[Collected data entries]
+ + +

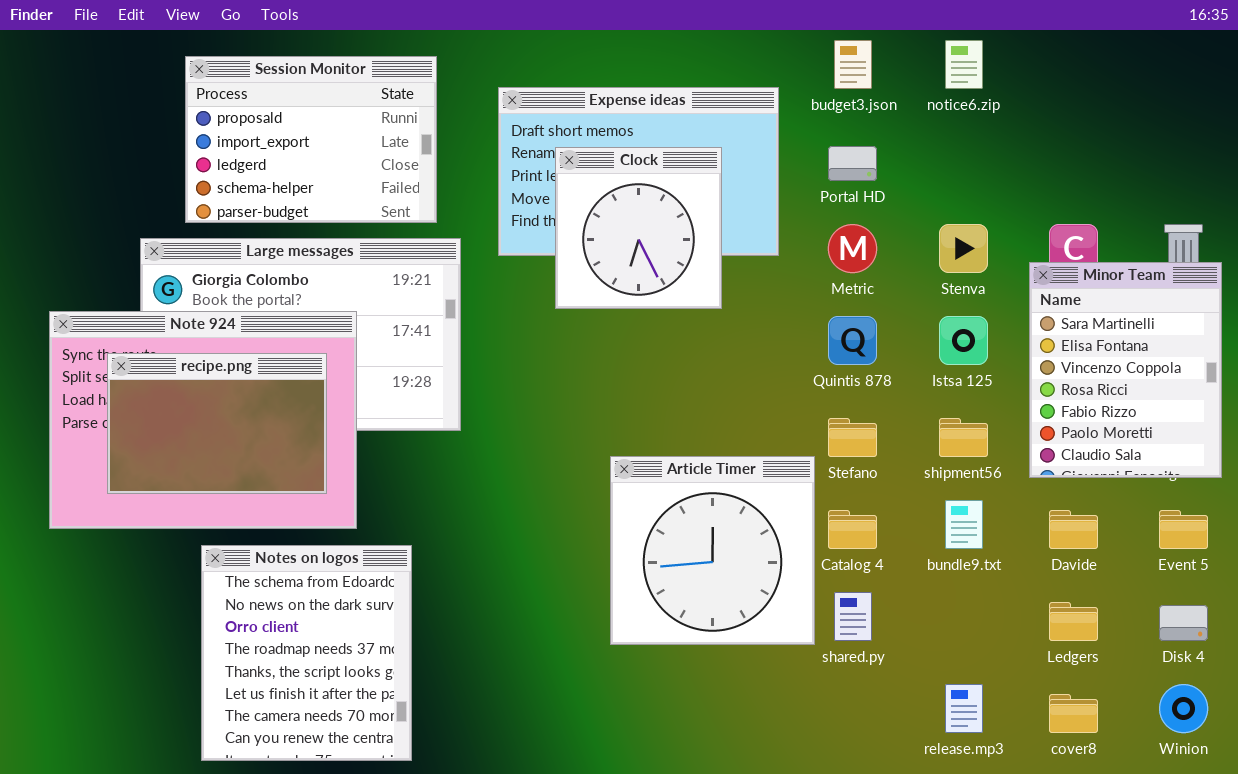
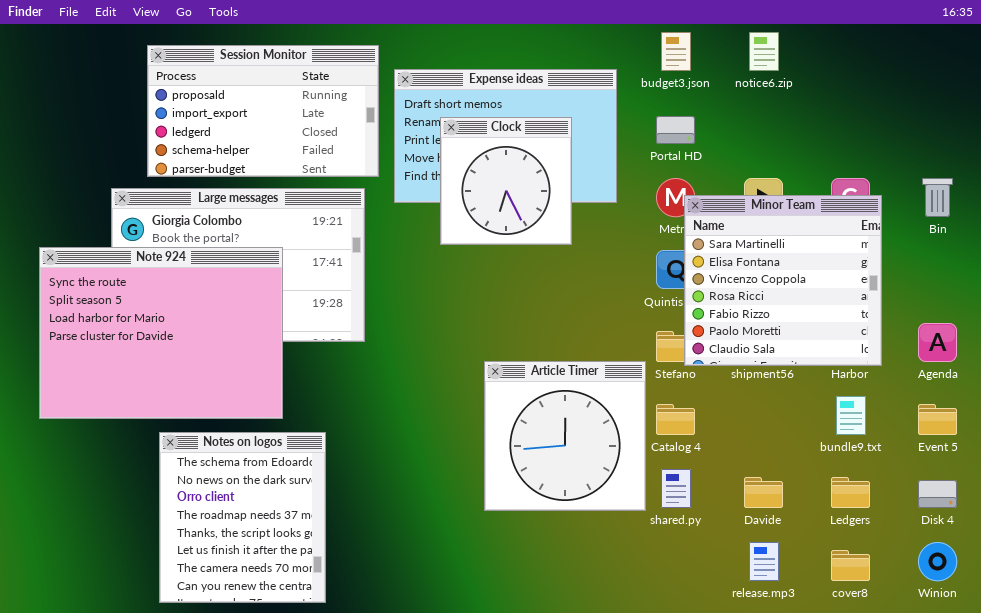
Session Monitor: [185,56,437,223] -> [147,45,379,177], resized
Minor Team: [1029,262,1222,478] -> [684,195,882,366], moved, resized
recipe.png: [107,353,327,494] -> none, closed
bundle9.txt: [945,500,983,549] -> [836,396,866,435], moved
Davide: [1049,510,1098,549] -> [744,477,783,508], moved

+ + +

Directions for this task | Please copy exactly, and only, the lines from the line containing "Minor Team: [1029,262,1222,478]" through the last line of the records, with both ends included.

Answer to this exercise |
Minor Team: [1029,262,1222,478] -> [684,195,882,366], moved, resized
recipe.png: [107,353,327,494] -> none, closed
bundle9.txt: [945,500,983,549] -> [836,396,866,435], moved
Davide: [1049,510,1098,549] -> [744,477,783,508], moved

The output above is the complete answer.